**RECORDS FOR THE EXERCISE**.

* * * * * * *

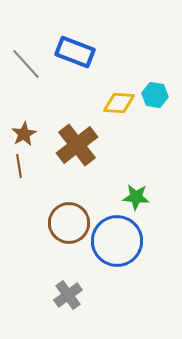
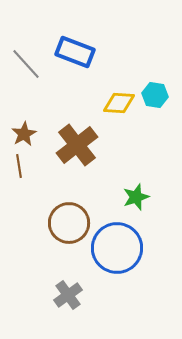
green star: rotated 24 degrees counterclockwise
blue circle: moved 7 px down
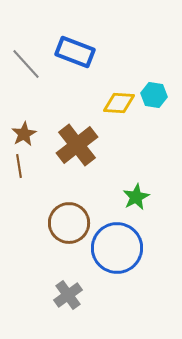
cyan hexagon: moved 1 px left
green star: rotated 8 degrees counterclockwise
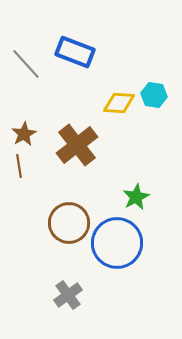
blue circle: moved 5 px up
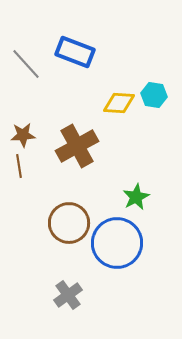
brown star: moved 1 px left, 1 px down; rotated 25 degrees clockwise
brown cross: moved 1 px down; rotated 9 degrees clockwise
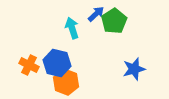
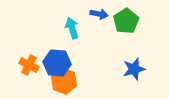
blue arrow: moved 3 px right; rotated 54 degrees clockwise
green pentagon: moved 12 px right
blue hexagon: rotated 8 degrees counterclockwise
orange hexagon: moved 2 px left, 1 px up
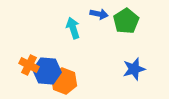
cyan arrow: moved 1 px right
blue hexagon: moved 10 px left, 8 px down
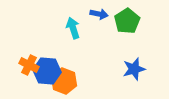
green pentagon: moved 1 px right
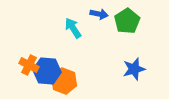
cyan arrow: rotated 15 degrees counterclockwise
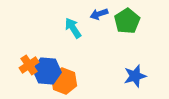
blue arrow: rotated 150 degrees clockwise
orange cross: rotated 30 degrees clockwise
blue star: moved 1 px right, 7 px down
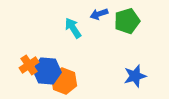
green pentagon: rotated 15 degrees clockwise
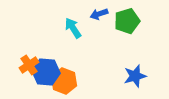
blue hexagon: moved 1 px left, 1 px down
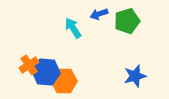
orange hexagon: rotated 20 degrees counterclockwise
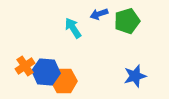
orange cross: moved 4 px left, 1 px down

* * * * * * *

**TASK**. Return every line above verbatim, in its original order, and omit the pictures.

**OUTPUT FOR THIS EXERCISE**.
green star: rotated 24 degrees counterclockwise
blue circle: moved 7 px down
cyan hexagon: moved 1 px left
green star: rotated 8 degrees counterclockwise
blue circle: moved 5 px up
brown star: moved 1 px left, 1 px down; rotated 25 degrees clockwise
brown cross: moved 1 px down; rotated 9 degrees clockwise
blue arrow: moved 3 px right; rotated 54 degrees clockwise
green pentagon: moved 12 px right
blue hexagon: rotated 8 degrees counterclockwise
orange hexagon: moved 2 px left, 1 px up
cyan arrow: moved 1 px right
blue hexagon: moved 10 px left, 8 px down
green pentagon: moved 1 px right
cyan arrow: rotated 15 degrees counterclockwise
blue arrow: rotated 150 degrees clockwise
orange cross: rotated 30 degrees clockwise
blue star: moved 1 px right, 7 px down
green pentagon: rotated 15 degrees clockwise
blue hexagon: moved 1 px left, 1 px down
orange hexagon: rotated 20 degrees counterclockwise
orange cross: moved 4 px left, 1 px down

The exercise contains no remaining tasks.